■ Description of the task: Search the data for the string "braun", and report each line where it is found.

■ Data section:
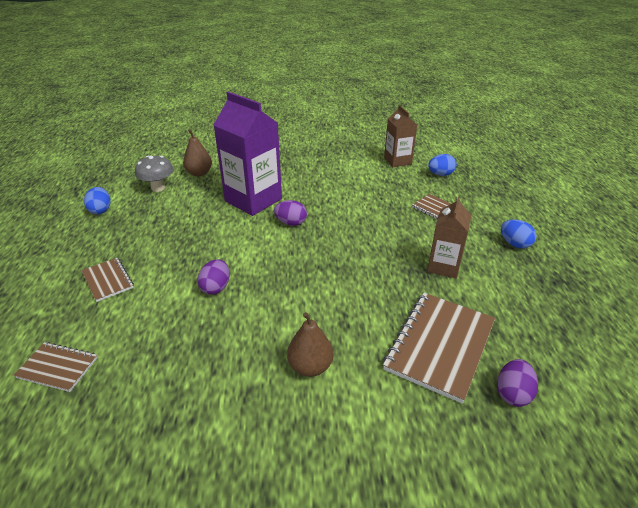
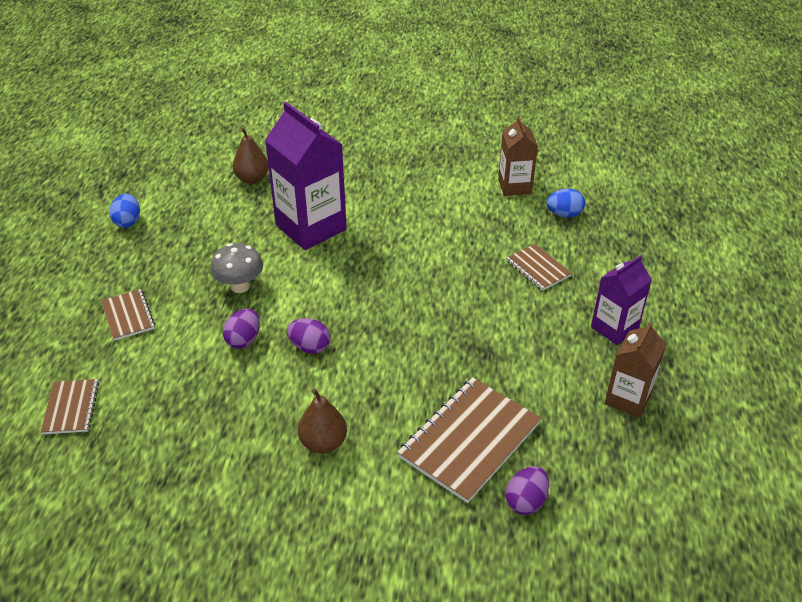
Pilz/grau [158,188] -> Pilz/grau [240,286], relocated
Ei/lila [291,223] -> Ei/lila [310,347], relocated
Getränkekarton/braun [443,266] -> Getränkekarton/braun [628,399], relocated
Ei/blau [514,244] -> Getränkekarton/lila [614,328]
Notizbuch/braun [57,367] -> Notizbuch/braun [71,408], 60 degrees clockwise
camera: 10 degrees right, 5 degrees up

■ Result of this task:
Getränkekarton/braun [443,266] -> Getränkekarton/braun [628,399], relocated
Notizbuch/braun [57,367] -> Notizbuch/braun [71,408], 60 degrees clockwise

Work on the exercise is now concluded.